[Image change detection data]
=== Begin Enclosure ===

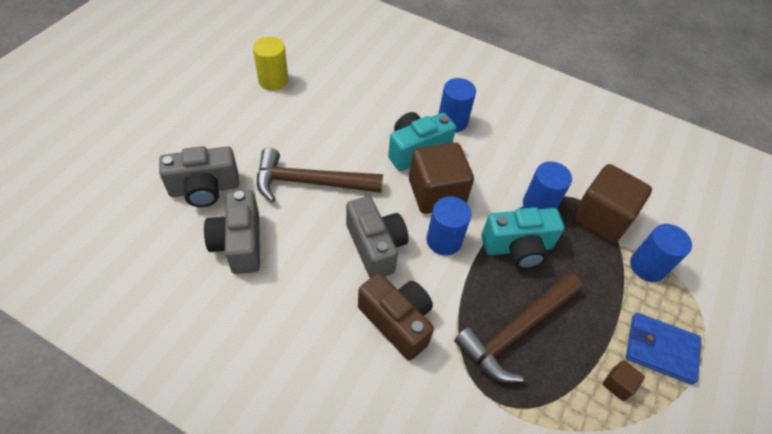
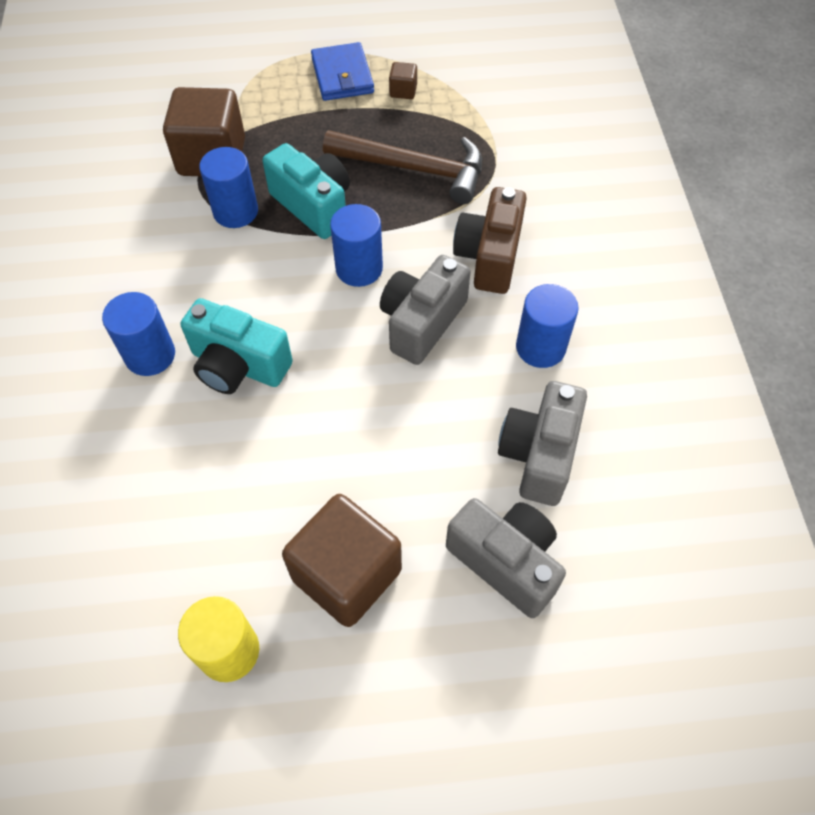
camera: 120 degrees left, 5 degrees up
(239, 243) = (539, 454): grey camera -> grey camera turned 150 degrees clockwise
(310, 182) = (389, 446): brown hammer -> none
(436, 193) = (295, 308): brown cube -> brown cube (346, 574)
(647, 266) = (252, 106): blue cylinder -> blue cylinder (540, 347)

=== End Enclosure ===

• WHAT THE TASK REQUIRES
Write out the data above in full and exactly, but not the pictures.

• REPLY
camera: 120 degrees left, 5 degrees up
(239, 243) = (539, 454): grey camera -> grey camera turned 150 degrees clockwise
(310, 182) = (389, 446): brown hammer -> none
(436, 193) = (295, 308): brown cube -> brown cube (346, 574)
(647, 266) = (252, 106): blue cylinder -> blue cylinder (540, 347)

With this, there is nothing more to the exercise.